- [What to work on]
Go through the listing and pick out each line with the word "bulb" in it.

- [Provided entries]
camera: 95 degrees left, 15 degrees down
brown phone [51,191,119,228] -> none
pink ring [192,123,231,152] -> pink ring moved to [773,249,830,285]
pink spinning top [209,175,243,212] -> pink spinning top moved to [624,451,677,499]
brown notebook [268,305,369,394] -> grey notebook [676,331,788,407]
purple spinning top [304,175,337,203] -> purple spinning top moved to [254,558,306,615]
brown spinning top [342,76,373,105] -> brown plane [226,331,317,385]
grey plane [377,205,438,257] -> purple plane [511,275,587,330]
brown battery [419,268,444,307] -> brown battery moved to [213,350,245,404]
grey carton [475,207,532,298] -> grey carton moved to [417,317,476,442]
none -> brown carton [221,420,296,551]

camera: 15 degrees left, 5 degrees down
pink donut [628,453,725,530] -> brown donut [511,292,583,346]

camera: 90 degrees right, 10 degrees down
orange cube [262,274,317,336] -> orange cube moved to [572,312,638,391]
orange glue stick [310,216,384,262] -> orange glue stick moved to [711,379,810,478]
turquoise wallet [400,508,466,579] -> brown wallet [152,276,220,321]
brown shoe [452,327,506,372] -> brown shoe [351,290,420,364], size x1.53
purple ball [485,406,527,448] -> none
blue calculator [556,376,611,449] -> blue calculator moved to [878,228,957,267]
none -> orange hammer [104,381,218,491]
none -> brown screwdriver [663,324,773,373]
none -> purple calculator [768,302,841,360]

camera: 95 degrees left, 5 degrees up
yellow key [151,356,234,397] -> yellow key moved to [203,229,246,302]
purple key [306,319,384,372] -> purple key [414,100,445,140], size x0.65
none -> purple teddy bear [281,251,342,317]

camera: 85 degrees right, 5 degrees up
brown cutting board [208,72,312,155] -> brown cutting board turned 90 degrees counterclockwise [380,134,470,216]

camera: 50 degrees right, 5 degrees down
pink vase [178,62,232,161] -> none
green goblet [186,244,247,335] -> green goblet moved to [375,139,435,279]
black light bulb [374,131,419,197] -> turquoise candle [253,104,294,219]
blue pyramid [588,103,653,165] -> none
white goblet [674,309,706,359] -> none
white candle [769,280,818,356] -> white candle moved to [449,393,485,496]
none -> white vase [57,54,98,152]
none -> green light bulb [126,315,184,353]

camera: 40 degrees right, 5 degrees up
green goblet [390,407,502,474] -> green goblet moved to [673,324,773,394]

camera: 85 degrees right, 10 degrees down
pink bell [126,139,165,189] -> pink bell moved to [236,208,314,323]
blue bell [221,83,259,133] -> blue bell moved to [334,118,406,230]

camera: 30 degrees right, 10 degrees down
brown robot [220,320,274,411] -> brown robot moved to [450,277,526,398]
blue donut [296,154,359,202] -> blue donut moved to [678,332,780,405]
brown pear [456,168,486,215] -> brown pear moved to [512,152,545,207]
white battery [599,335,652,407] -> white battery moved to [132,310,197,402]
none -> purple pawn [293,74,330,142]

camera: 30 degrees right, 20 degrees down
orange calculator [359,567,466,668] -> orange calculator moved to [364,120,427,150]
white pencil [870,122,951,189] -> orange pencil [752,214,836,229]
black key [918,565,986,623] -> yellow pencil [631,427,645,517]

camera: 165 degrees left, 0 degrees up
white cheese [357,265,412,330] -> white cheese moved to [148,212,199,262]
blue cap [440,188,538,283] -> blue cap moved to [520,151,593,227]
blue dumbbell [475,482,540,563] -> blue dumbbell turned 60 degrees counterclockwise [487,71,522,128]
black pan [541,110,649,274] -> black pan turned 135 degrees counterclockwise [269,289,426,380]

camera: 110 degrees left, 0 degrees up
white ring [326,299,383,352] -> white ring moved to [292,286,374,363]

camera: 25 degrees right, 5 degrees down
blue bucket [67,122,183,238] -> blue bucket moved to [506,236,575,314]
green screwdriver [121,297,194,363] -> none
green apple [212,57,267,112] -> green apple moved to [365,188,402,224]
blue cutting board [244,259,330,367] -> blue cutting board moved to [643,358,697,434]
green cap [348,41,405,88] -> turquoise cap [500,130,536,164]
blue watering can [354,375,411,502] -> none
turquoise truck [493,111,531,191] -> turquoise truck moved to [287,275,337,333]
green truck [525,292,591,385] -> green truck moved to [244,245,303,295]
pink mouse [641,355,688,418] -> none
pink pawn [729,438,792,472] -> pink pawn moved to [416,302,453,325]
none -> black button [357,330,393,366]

- [Output of the exercise]
black light bulb [374,131,419,197] -> turquoise candle [253,104,294,219]
none -> green light bulb [126,315,184,353]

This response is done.